Exercise input:
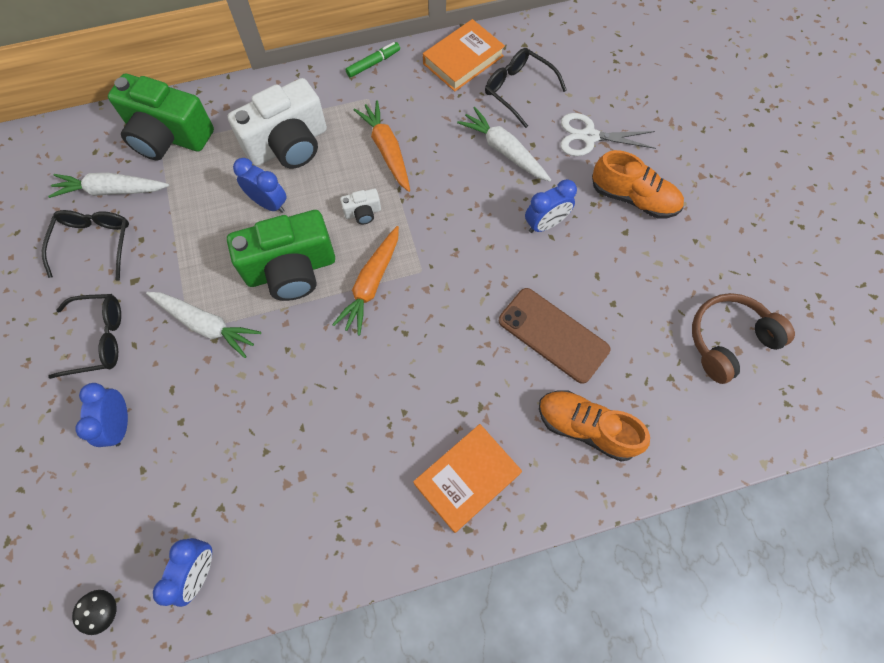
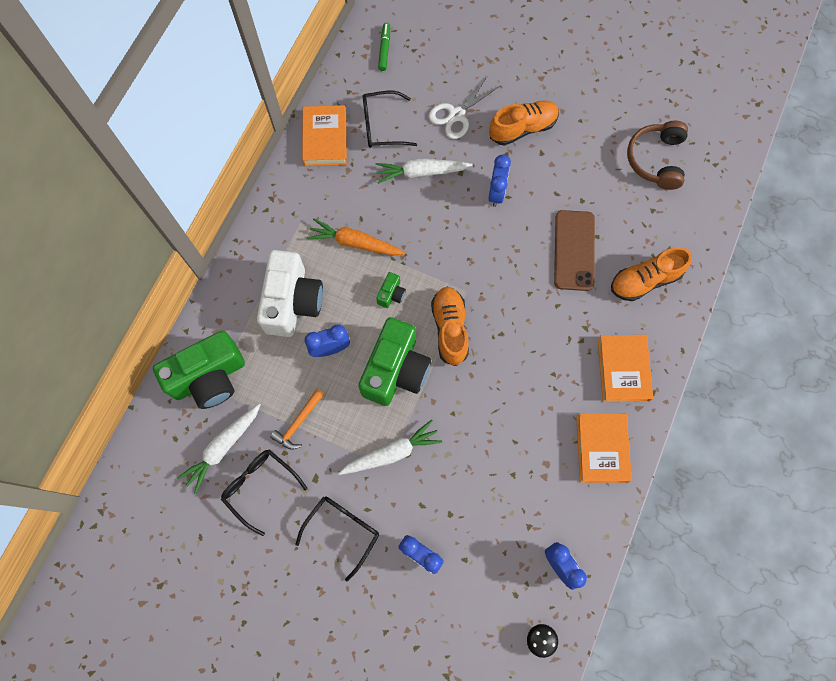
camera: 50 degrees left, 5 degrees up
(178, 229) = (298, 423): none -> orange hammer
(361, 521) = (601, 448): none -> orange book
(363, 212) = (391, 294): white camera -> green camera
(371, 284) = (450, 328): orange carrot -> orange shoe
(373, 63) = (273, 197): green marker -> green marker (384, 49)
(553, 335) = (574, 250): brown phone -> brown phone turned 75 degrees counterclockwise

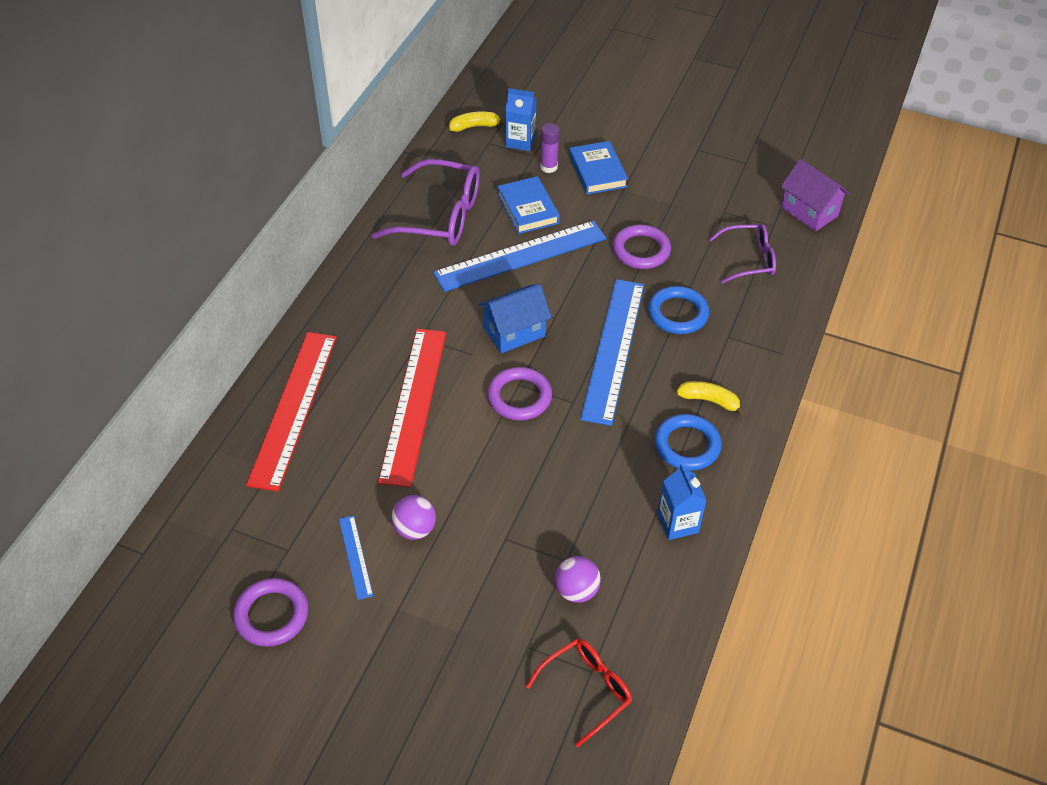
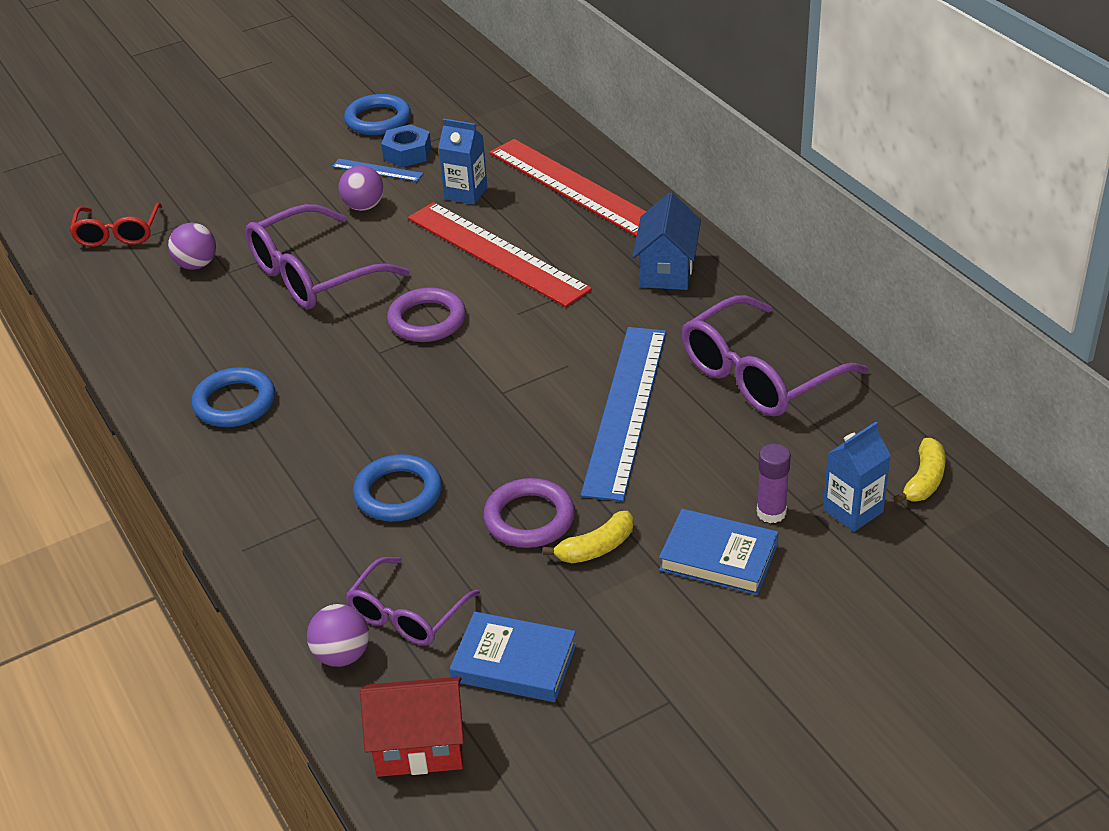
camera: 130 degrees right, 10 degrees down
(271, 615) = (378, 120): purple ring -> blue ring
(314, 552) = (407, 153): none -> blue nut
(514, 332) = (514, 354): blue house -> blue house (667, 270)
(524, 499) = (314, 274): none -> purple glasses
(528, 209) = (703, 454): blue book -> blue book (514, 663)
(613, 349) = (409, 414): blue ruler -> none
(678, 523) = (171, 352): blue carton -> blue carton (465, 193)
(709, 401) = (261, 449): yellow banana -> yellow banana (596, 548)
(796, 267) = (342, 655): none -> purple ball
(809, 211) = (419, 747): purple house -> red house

Activity:
Could you report every line of the material that contains the string "blue"?

Worked solution:
(271, 615) = (378, 120): purple ring -> blue ring
(314, 552) = (407, 153): none -> blue nut
(514, 332) = (514, 354): blue house -> blue house (667, 270)
(528, 209) = (703, 454): blue book -> blue book (514, 663)
(613, 349) = (409, 414): blue ruler -> none
(678, 523) = (171, 352): blue carton -> blue carton (465, 193)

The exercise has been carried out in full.